Before-and-after object listings:
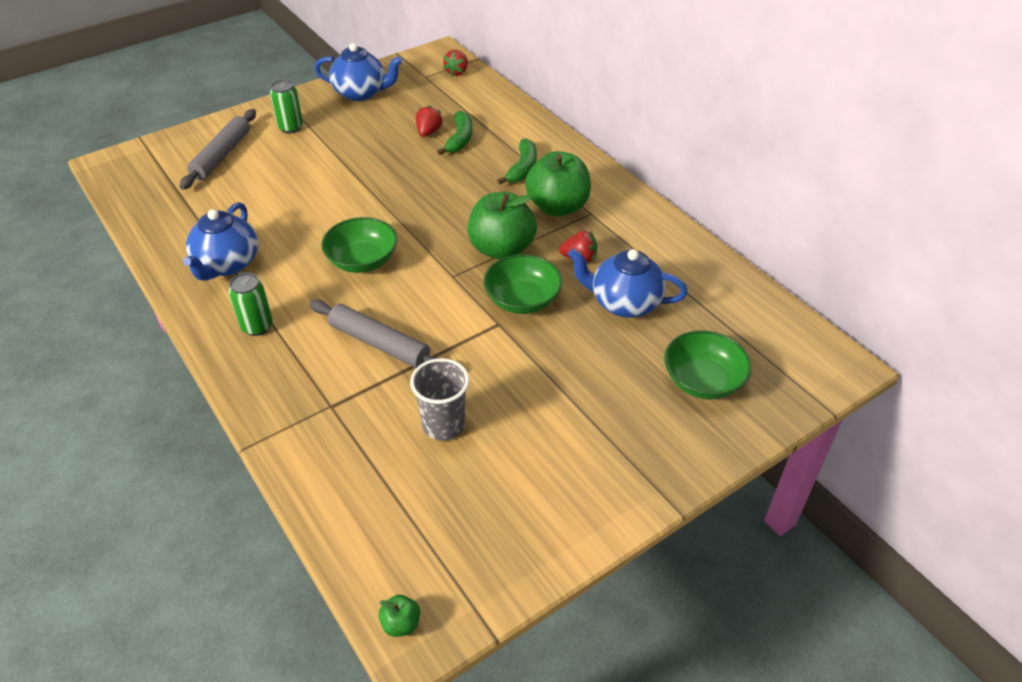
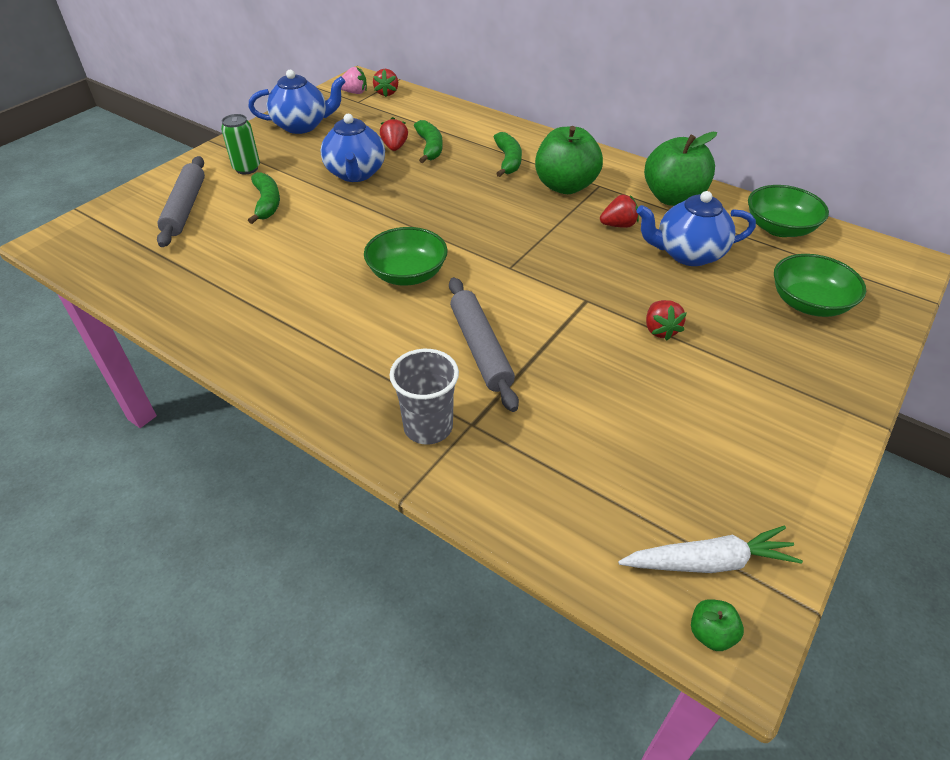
camera: 20 degrees left, 0 degrees up
blue teapot [183,202,258,281] -> blue teapot moved to [320,114,385,182]
green can [229,272,273,336] -> none
grey rolling pin [310,300,438,368] -> grey rolling pin turned 60 degrees clockwise [449,277,519,412]
grey cup [410,358,469,441] -> grey cup moved to [389,349,459,444]
green apple [467,192,537,260] -> green apple moved to [644,132,717,206]
green bowl [483,254,563,314] -> green bowl moved to [748,185,829,237]
none -> green banana [248,172,280,224]
none -> pink strawberry [341,67,367,94]
none -> white carrot [618,526,803,573]
none -> red strawberry [646,300,687,341]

Task requirements — Return the full set of lines above word for word and with no pictures.

Answer for this exercise —
camera: 20 degrees left, 0 degrees up
blue teapot [183,202,258,281] -> blue teapot moved to [320,114,385,182]
green can [229,272,273,336] -> none
grey rolling pin [310,300,438,368] -> grey rolling pin turned 60 degrees clockwise [449,277,519,412]
grey cup [410,358,469,441] -> grey cup moved to [389,349,459,444]
green apple [467,192,537,260] -> green apple moved to [644,132,717,206]
green bowl [483,254,563,314] -> green bowl moved to [748,185,829,237]
none -> green banana [248,172,280,224]
none -> pink strawberry [341,67,367,94]
none -> white carrot [618,526,803,573]
none -> red strawberry [646,300,687,341]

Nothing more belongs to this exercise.